- _Task statement_
Only the lines from the one containing "Calculator: [695,158,1009,435] ->" through the one containing "Coastal: [1016,513,1085,569] ->" should be printed, exactly as they appear below, with both ends included.

- _Given records_
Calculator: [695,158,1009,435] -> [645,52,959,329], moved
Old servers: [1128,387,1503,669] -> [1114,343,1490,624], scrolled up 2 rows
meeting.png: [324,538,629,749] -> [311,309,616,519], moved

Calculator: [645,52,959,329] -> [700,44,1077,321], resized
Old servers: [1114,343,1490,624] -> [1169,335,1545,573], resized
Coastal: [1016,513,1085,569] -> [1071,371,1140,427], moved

--

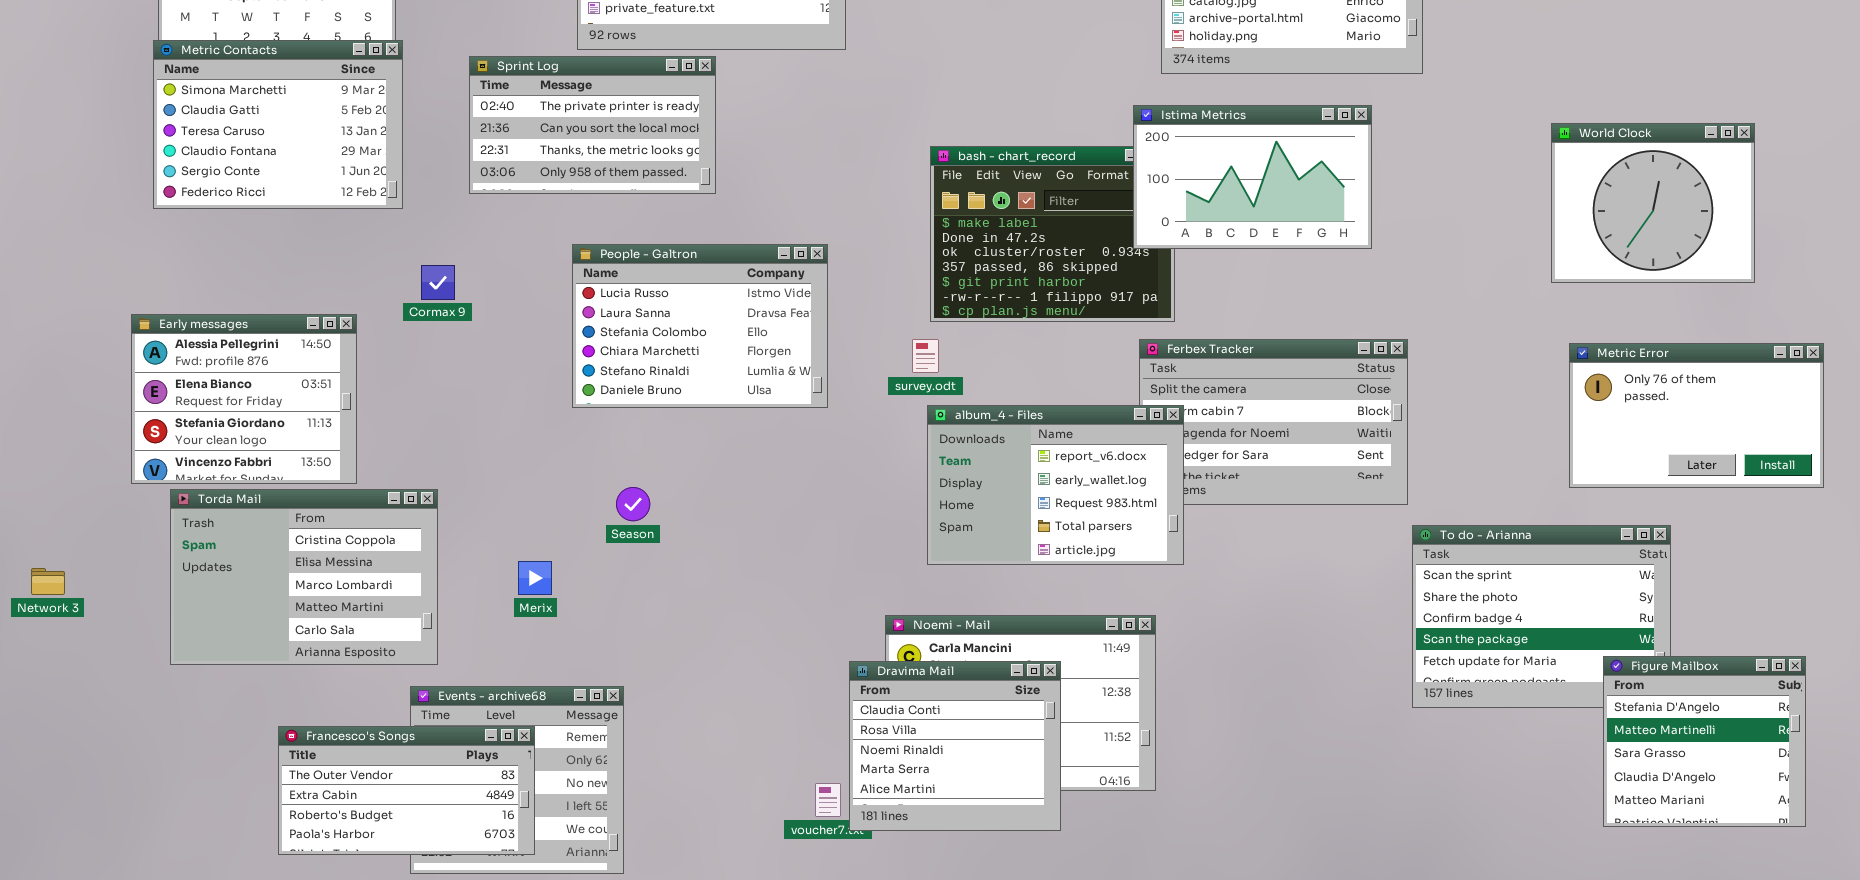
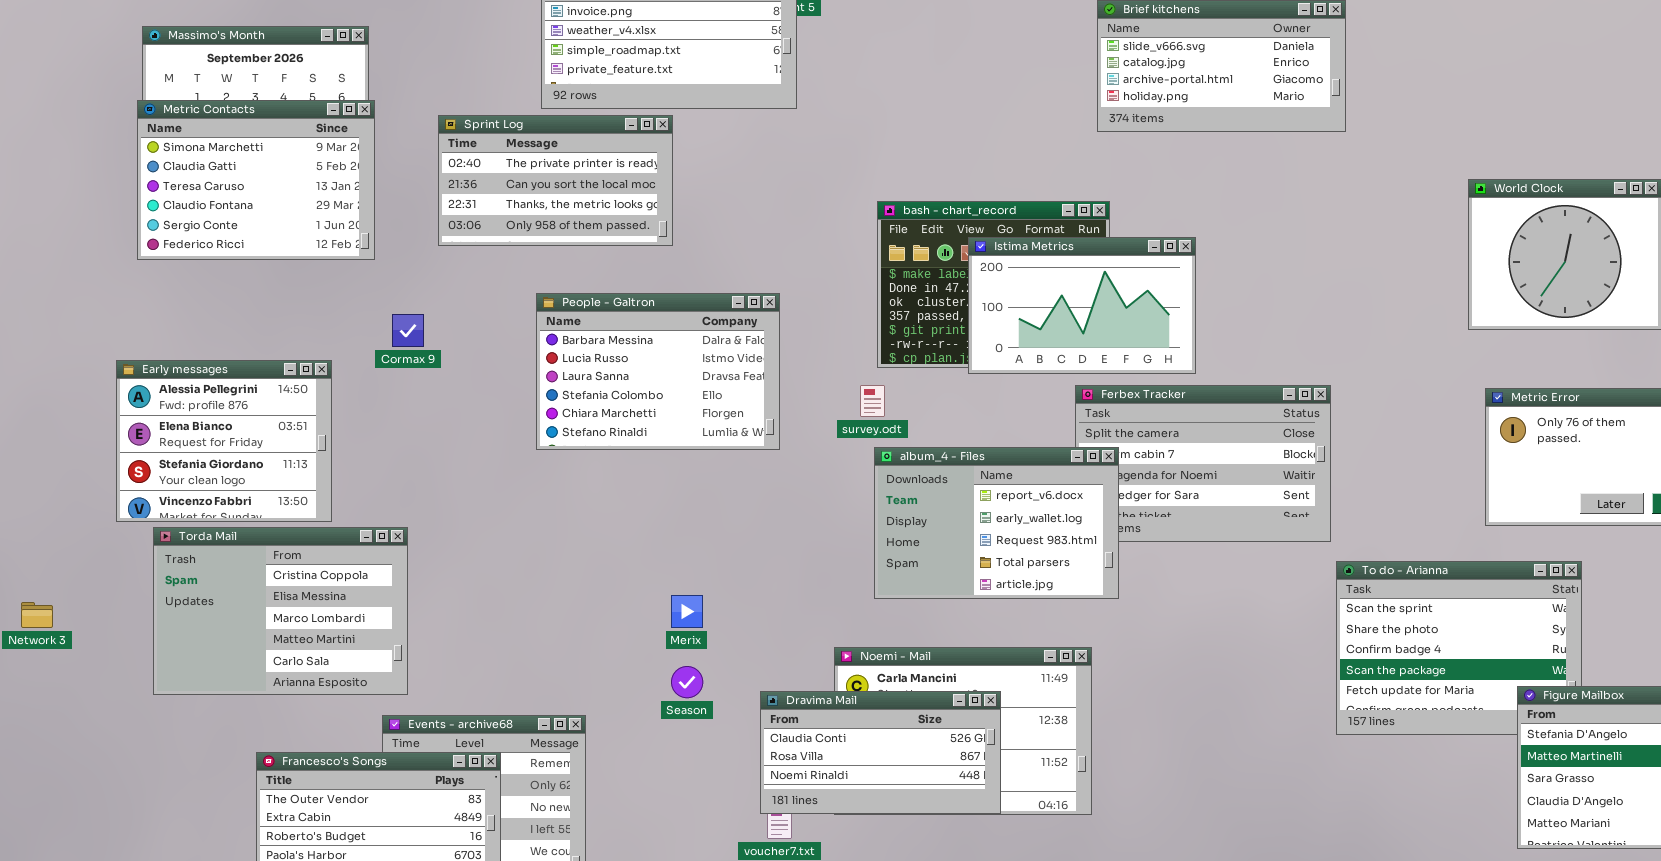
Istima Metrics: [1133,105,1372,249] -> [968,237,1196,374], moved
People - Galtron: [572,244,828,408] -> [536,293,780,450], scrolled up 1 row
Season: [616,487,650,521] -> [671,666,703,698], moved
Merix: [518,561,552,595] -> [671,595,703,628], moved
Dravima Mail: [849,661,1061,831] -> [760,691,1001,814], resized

...

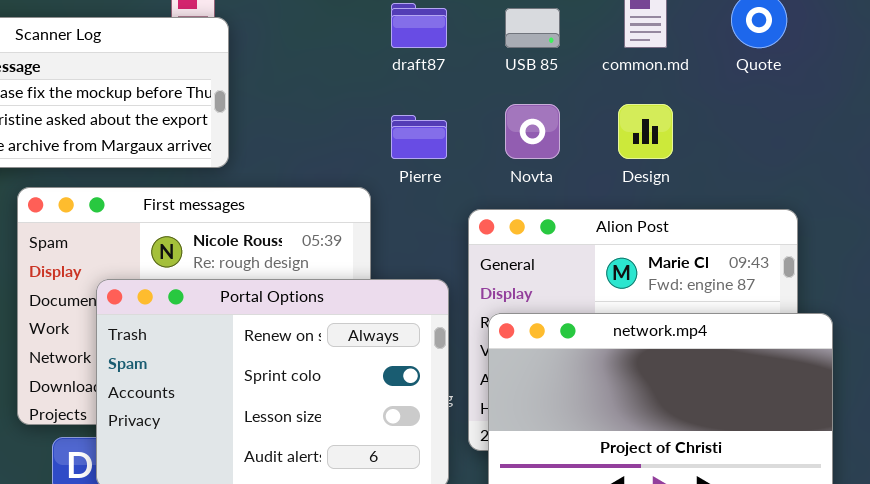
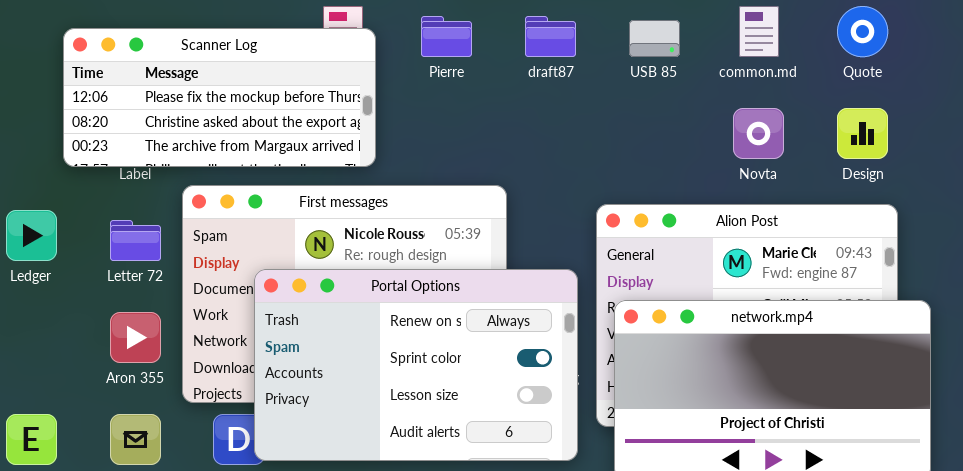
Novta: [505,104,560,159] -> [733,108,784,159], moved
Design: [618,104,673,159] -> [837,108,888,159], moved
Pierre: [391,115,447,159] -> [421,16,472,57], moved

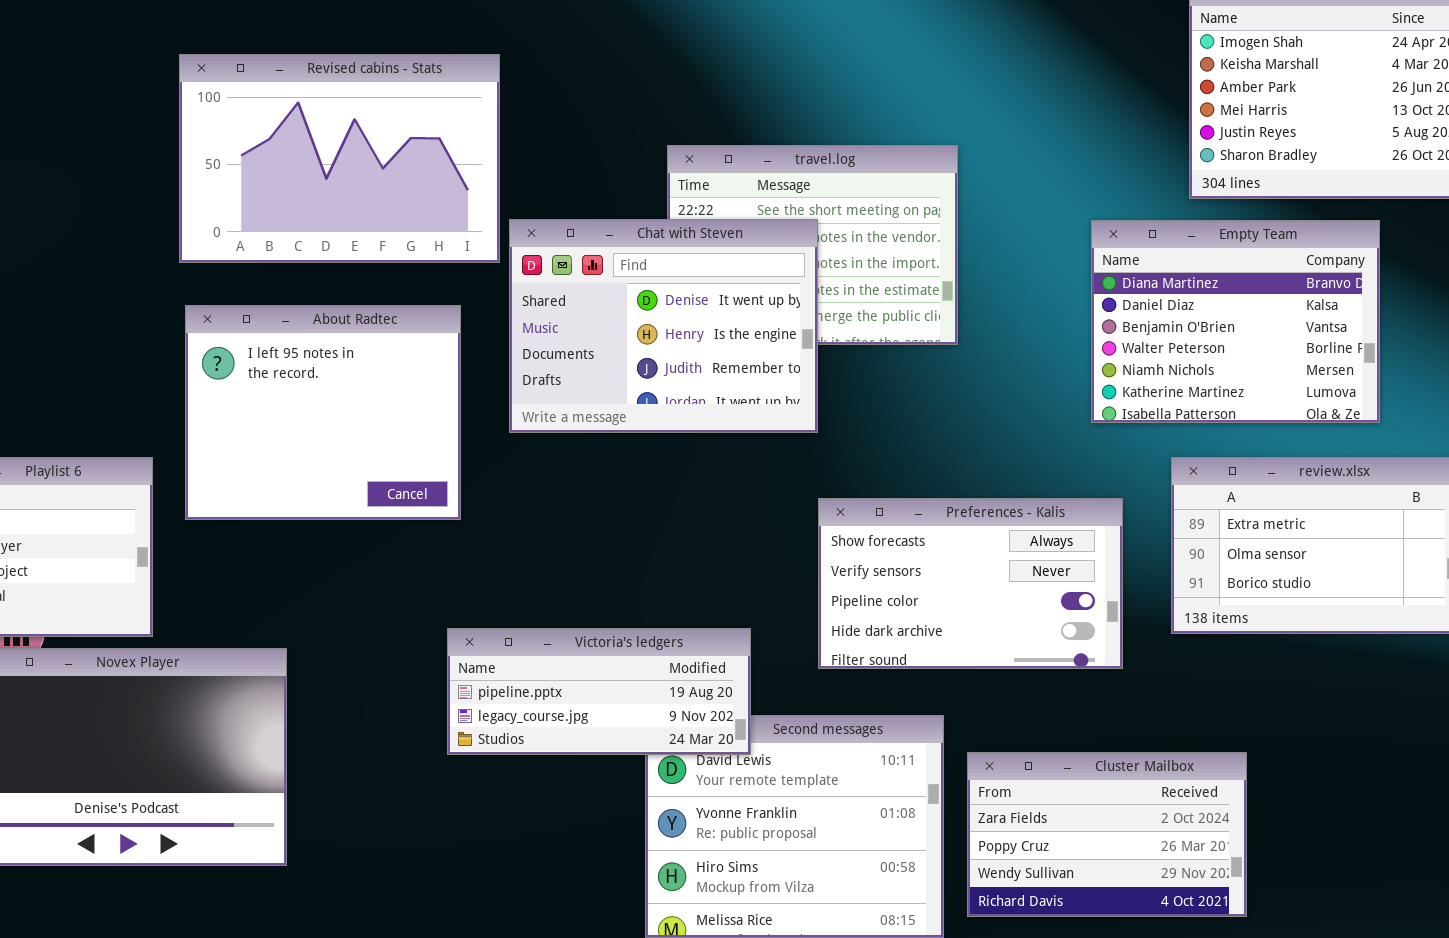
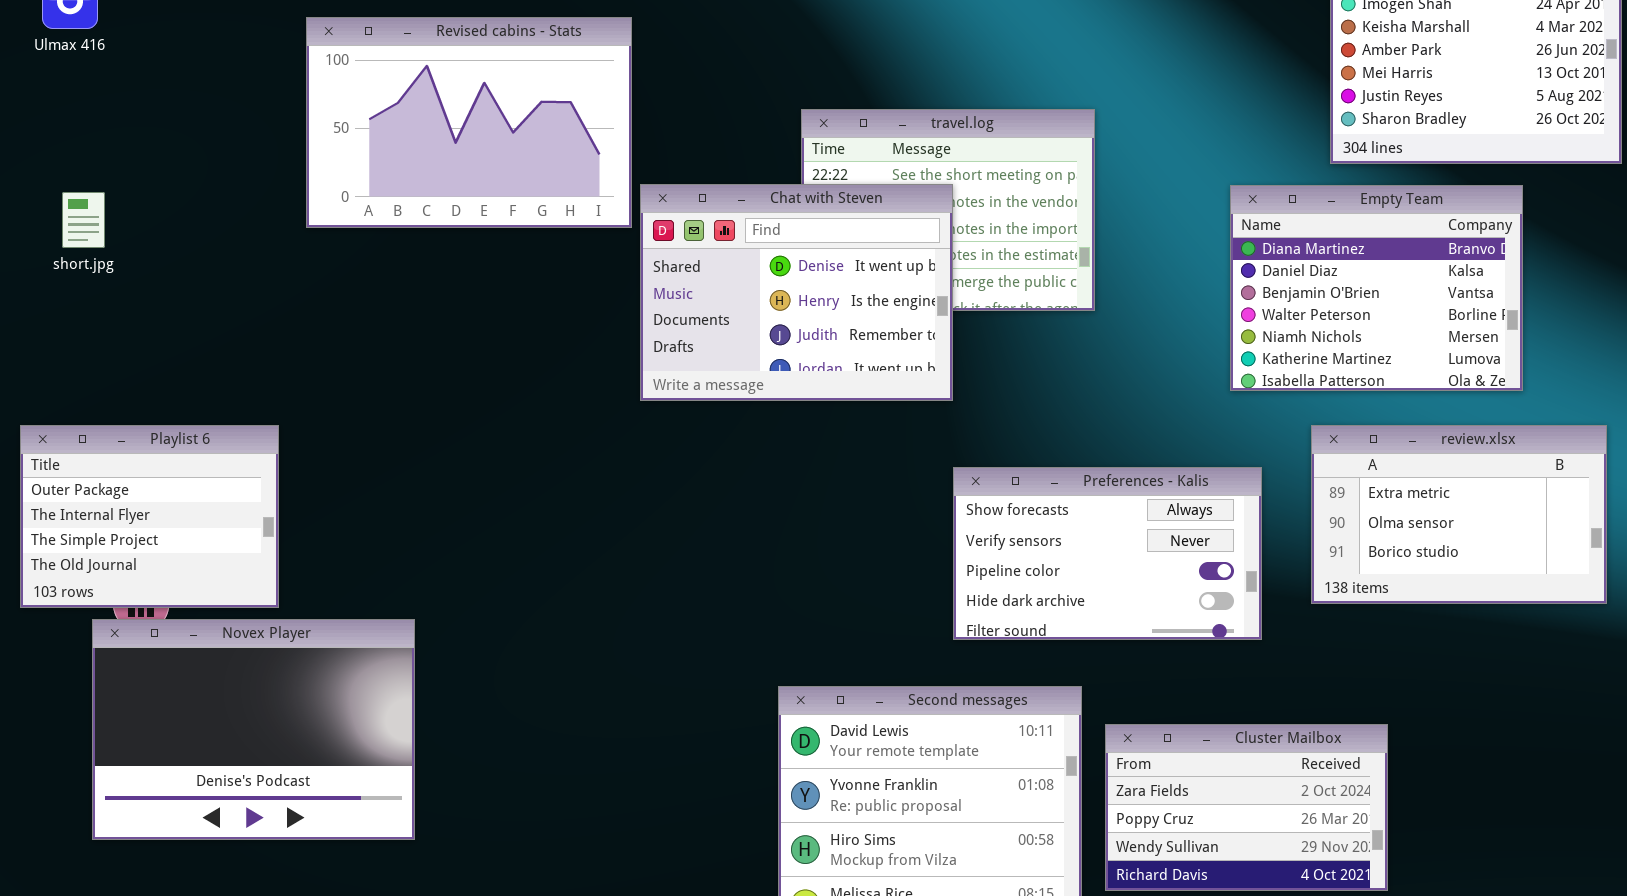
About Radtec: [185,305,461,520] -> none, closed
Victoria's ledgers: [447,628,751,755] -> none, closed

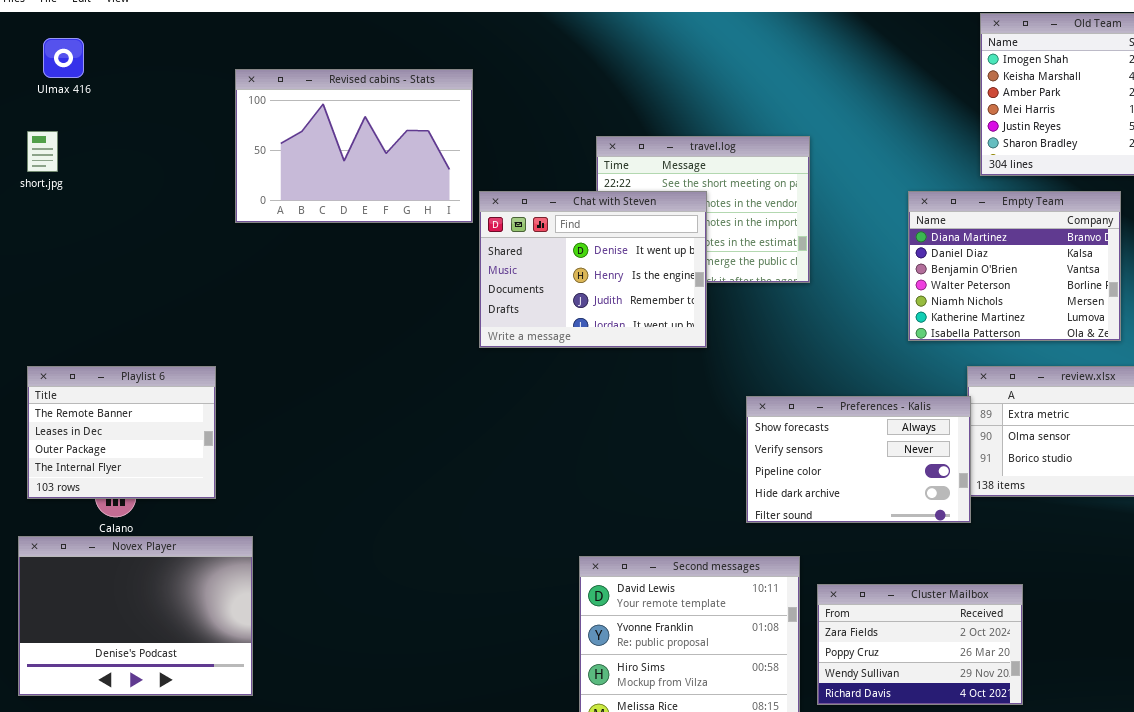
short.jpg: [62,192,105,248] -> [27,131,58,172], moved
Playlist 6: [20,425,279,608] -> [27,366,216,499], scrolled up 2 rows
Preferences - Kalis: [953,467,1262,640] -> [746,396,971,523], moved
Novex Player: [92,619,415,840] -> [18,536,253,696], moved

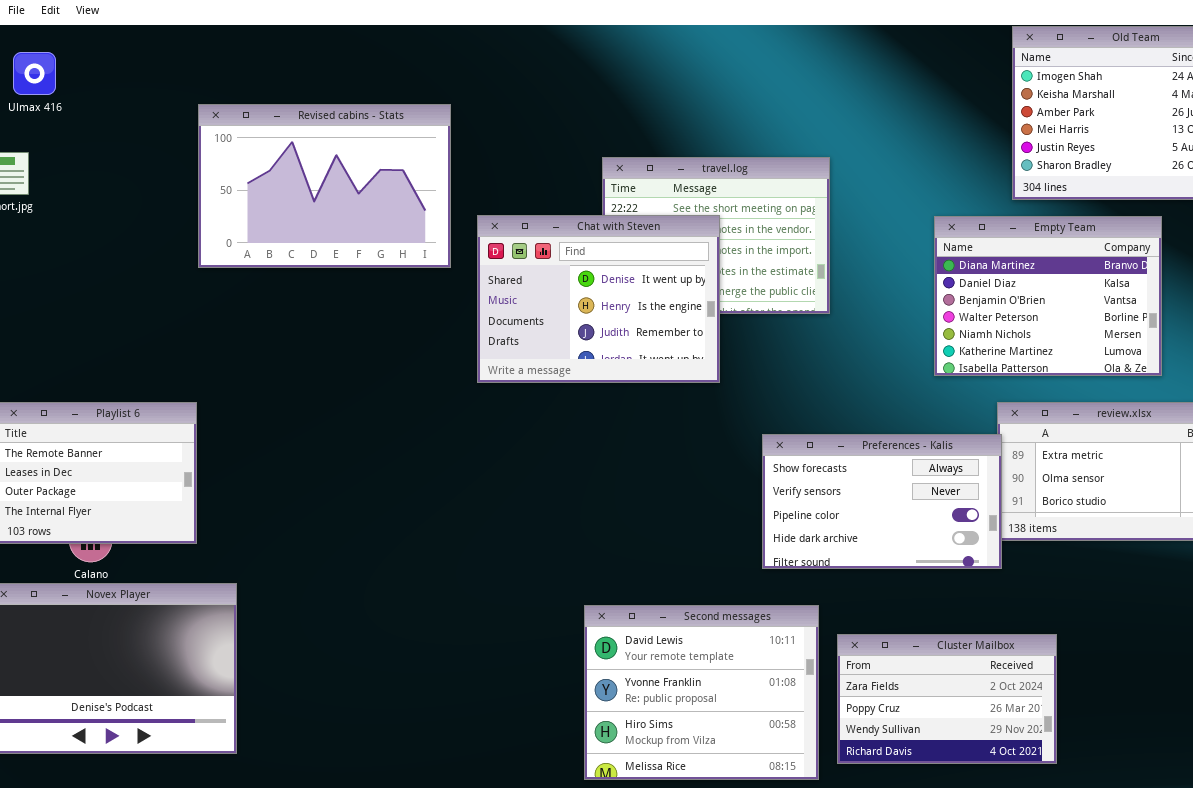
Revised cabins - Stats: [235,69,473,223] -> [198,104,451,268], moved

- _Task response_
Calculator: [695,158,1009,435] -> [645,52,959,329], moved
Old servers: [1128,387,1503,669] -> [1114,343,1490,624], scrolled up 2 rows
meeting.png: [324,538,629,749] -> [311,309,616,519], moved

Calculator: [645,52,959,329] -> [700,44,1077,321], resized
Old servers: [1114,343,1490,624] -> [1169,335,1545,573], resized
Coastal: [1016,513,1085,569] -> [1071,371,1140,427], moved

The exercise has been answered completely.